- [Problem] Omit the pictures, then write out every entry exactly as it reads.

▼

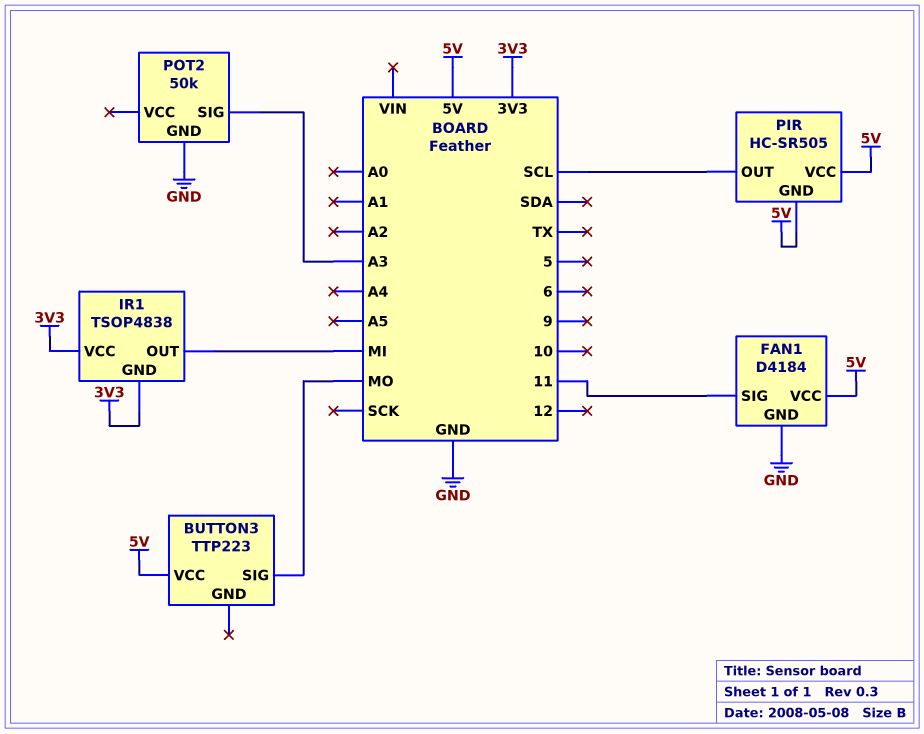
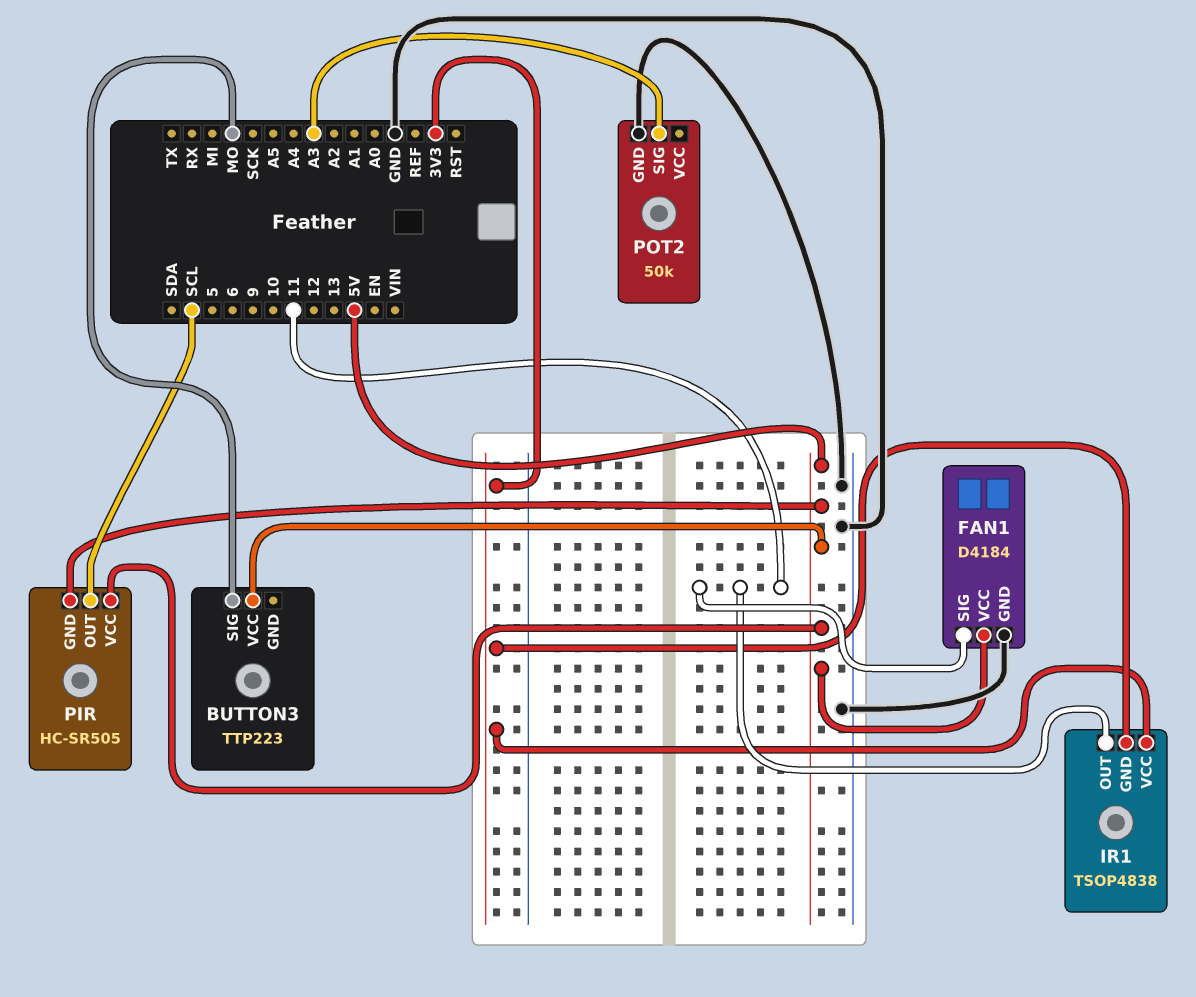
IR1 pin OUT: MI -> 11

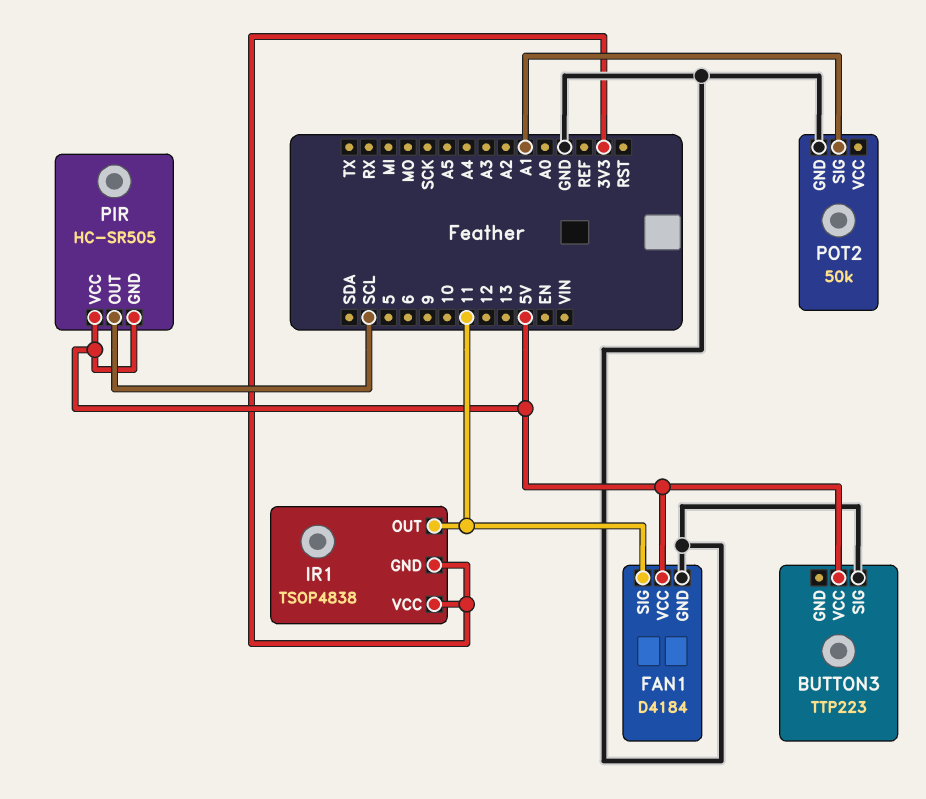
BUTTON3 pin SIG: MO -> GND
POT2 pin SIG: A3 -> A1

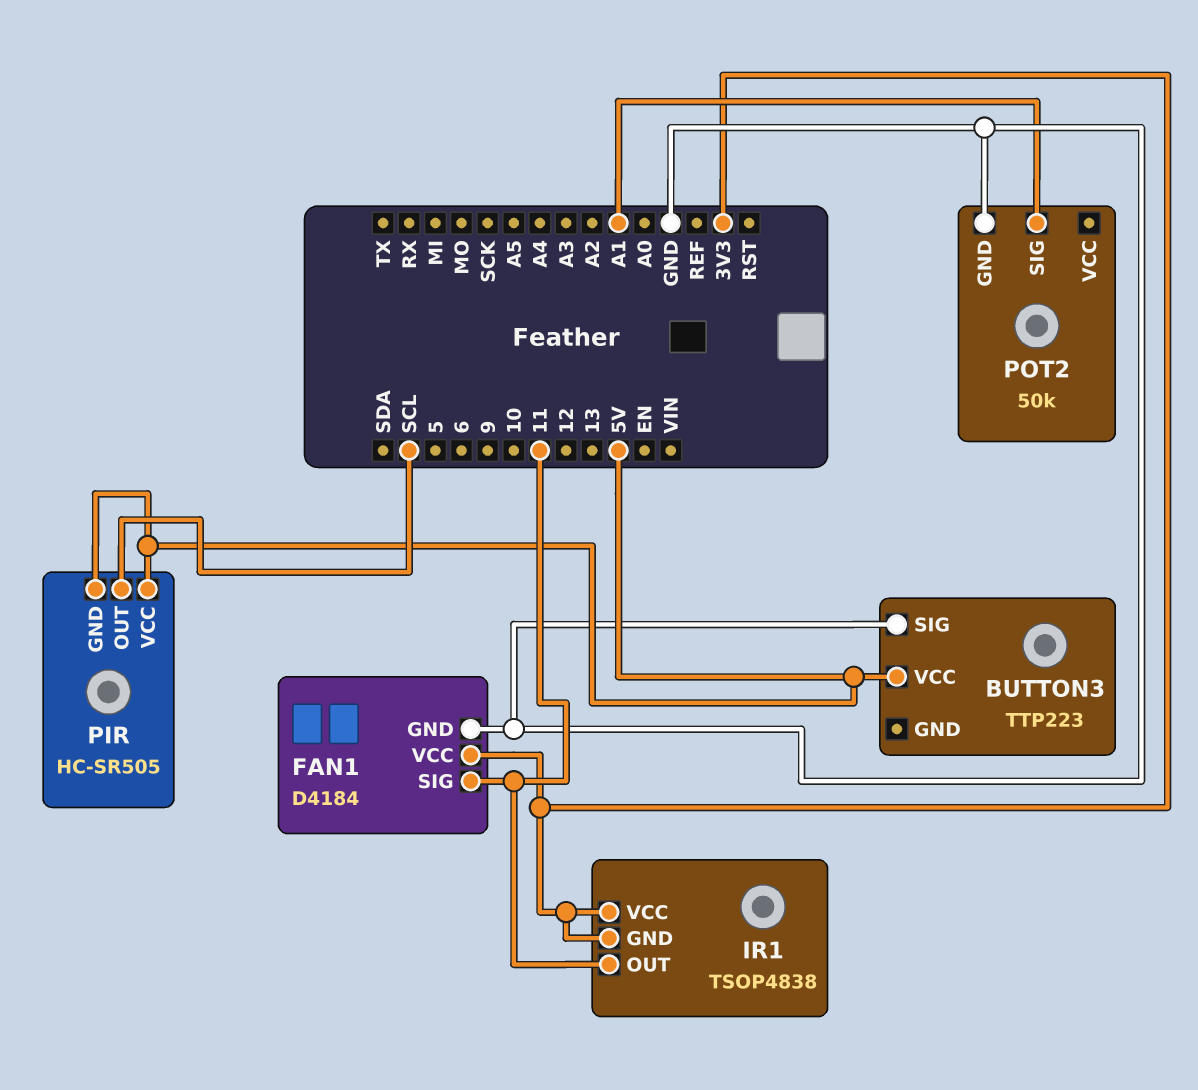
FAN1 pin VCC: 5V -> 3V3

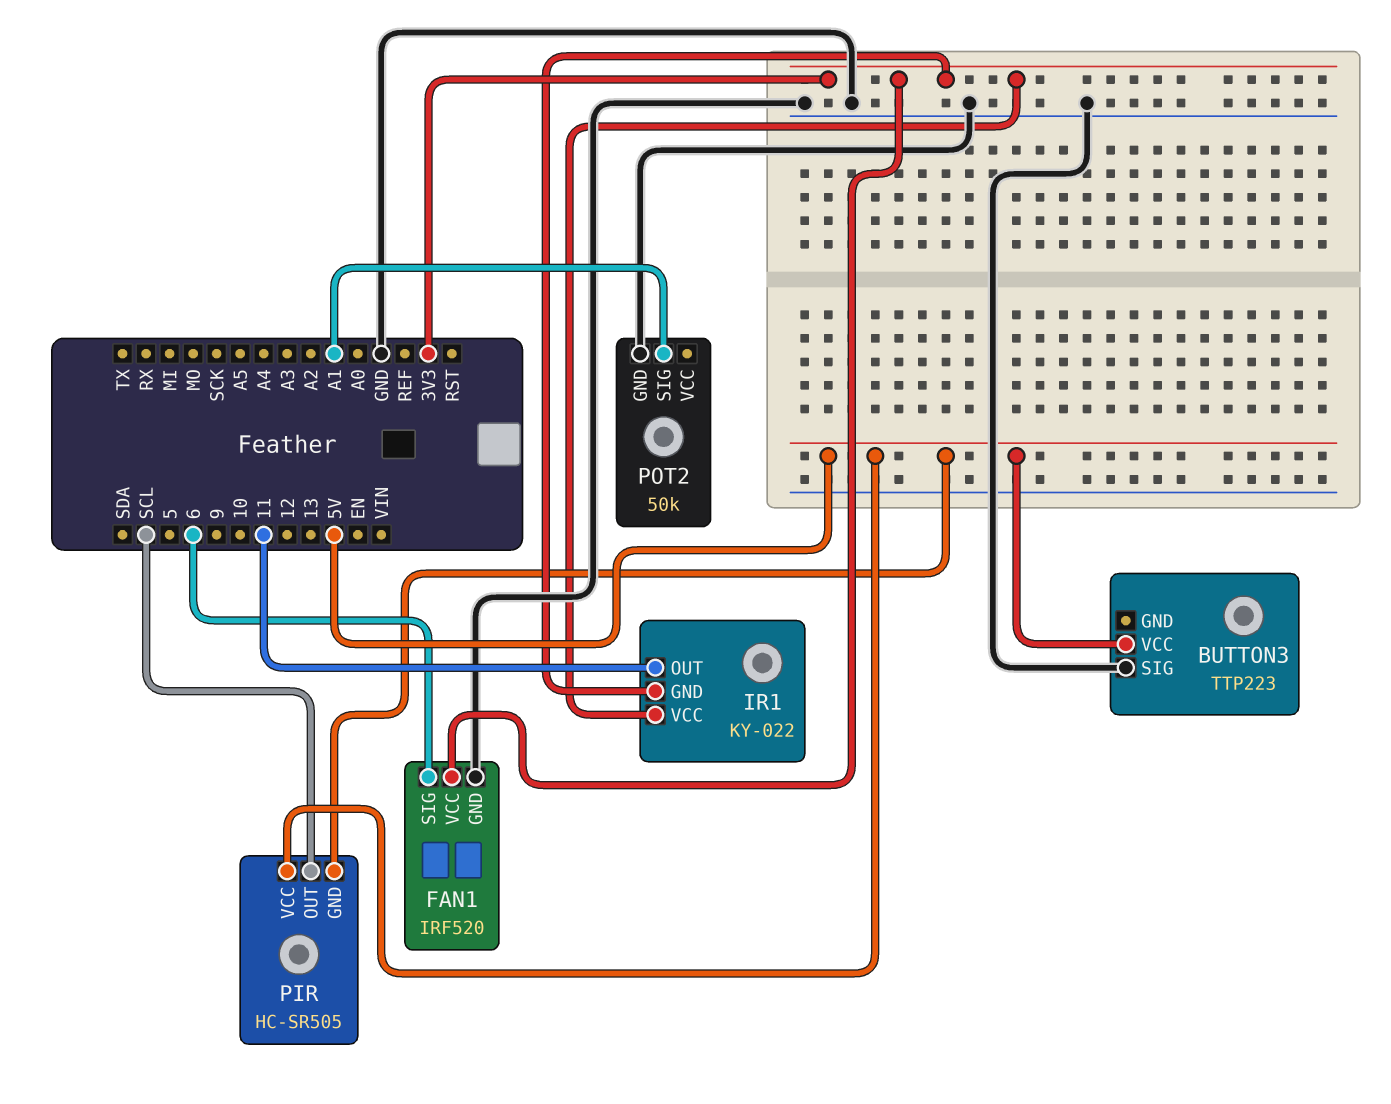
FAN1: D4184 -> IRF520
FAN1 pin SIG: 11 -> 6
IR1: TSOP4838 -> KY-022

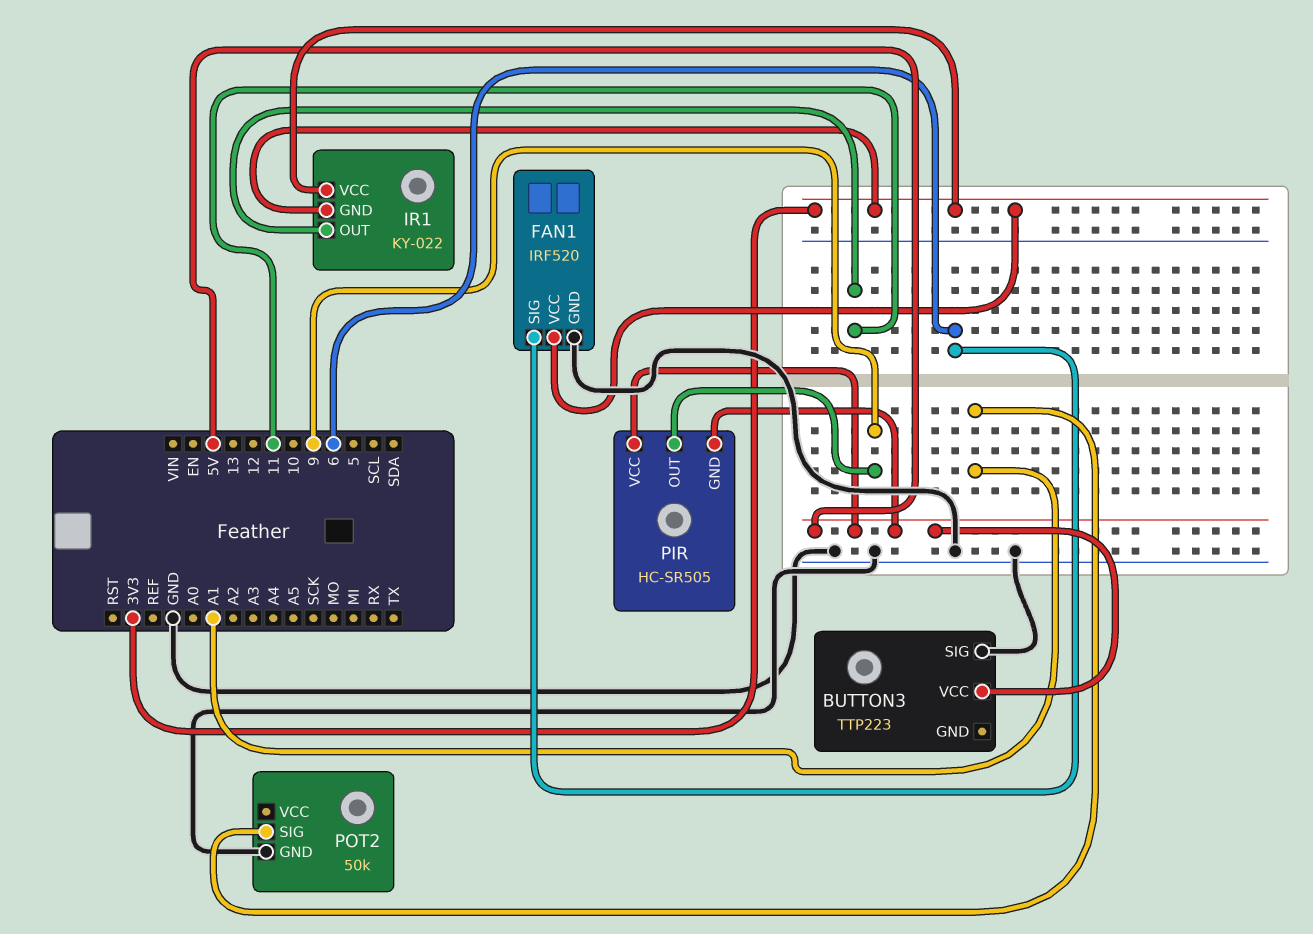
PIR pin OUT: SCL -> 9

▲

- [Your response]
IR1 pin OUT: MI -> 11

BUTTON3 pin SIG: MO -> GND
POT2 pin SIG: A3 -> A1

FAN1 pin VCC: 5V -> 3V3

FAN1: D4184 -> IRF520
FAN1 pin SIG: 11 -> 6
IR1: TSOP4838 -> KY-022

PIR pin OUT: SCL -> 9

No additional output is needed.